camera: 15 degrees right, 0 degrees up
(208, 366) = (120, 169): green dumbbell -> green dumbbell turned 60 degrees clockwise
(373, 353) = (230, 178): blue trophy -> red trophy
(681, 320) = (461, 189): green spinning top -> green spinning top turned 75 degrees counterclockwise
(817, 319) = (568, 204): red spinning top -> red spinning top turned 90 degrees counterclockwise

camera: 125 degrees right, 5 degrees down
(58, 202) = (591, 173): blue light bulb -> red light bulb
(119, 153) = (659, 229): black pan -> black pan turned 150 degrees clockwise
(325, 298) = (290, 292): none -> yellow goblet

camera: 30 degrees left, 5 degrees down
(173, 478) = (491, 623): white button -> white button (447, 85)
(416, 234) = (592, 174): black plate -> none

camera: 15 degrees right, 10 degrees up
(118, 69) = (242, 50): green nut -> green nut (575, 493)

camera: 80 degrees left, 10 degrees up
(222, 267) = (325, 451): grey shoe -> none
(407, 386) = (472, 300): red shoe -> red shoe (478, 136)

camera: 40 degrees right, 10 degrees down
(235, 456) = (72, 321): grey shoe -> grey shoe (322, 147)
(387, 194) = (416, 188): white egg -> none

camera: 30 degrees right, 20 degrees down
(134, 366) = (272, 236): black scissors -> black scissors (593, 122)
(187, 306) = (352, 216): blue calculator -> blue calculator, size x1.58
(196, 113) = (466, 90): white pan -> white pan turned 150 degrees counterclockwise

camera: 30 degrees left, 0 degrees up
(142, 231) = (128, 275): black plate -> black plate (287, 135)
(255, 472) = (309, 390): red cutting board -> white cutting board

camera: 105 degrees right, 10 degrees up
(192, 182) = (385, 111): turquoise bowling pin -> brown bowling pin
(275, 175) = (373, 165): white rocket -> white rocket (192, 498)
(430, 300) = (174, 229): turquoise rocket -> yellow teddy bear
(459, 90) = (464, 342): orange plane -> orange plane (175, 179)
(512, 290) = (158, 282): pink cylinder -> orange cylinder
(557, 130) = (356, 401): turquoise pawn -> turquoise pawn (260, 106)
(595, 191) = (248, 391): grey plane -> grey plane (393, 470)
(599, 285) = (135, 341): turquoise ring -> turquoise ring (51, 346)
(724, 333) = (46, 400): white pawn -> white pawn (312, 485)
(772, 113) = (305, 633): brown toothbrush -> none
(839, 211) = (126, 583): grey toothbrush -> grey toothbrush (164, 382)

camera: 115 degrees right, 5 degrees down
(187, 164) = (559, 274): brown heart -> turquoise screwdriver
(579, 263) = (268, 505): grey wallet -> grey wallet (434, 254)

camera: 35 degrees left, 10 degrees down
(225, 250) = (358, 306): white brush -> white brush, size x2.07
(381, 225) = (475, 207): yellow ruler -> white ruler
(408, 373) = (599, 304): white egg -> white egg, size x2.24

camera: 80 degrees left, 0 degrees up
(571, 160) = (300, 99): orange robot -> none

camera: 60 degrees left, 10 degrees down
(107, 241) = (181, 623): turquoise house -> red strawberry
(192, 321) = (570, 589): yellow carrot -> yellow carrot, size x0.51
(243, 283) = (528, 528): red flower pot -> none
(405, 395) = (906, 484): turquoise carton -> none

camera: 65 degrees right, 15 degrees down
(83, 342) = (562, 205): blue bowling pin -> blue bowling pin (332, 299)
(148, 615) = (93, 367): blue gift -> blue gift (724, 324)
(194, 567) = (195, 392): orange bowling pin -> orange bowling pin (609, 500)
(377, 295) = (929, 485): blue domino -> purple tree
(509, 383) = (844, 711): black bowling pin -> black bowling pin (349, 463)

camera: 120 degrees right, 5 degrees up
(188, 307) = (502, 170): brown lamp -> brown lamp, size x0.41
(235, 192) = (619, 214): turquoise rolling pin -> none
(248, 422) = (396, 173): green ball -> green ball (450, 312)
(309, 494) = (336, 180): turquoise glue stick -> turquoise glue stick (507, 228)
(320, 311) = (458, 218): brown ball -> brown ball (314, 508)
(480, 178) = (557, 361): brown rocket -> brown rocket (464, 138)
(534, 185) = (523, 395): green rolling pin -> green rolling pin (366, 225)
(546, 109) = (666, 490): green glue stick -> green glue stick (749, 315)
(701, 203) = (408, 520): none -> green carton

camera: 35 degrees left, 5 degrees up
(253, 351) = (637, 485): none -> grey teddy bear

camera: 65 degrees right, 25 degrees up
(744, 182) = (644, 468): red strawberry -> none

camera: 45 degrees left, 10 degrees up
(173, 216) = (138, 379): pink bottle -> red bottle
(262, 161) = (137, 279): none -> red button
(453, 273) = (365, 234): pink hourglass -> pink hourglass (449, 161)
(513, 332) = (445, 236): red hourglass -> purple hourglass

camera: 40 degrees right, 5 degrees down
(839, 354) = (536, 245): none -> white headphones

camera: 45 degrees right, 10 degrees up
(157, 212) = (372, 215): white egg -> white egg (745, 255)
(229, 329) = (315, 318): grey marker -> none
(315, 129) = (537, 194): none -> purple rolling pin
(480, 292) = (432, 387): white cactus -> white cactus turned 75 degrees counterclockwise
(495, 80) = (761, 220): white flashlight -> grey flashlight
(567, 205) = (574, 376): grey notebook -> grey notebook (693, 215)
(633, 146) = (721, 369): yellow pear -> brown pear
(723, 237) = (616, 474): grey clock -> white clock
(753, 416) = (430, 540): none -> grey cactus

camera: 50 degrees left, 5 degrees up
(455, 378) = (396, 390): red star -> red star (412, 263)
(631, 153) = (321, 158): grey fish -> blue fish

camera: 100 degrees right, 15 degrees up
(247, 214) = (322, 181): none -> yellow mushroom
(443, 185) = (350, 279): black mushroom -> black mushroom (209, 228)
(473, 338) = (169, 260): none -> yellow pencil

..............................

Task to carry out: Copy each line of the data that contains the word "plate".

Expected answer:
(416, 234) = (592, 174): black plate -> none
(142, 231) = (128, 275): black plate -> black plate (287, 135)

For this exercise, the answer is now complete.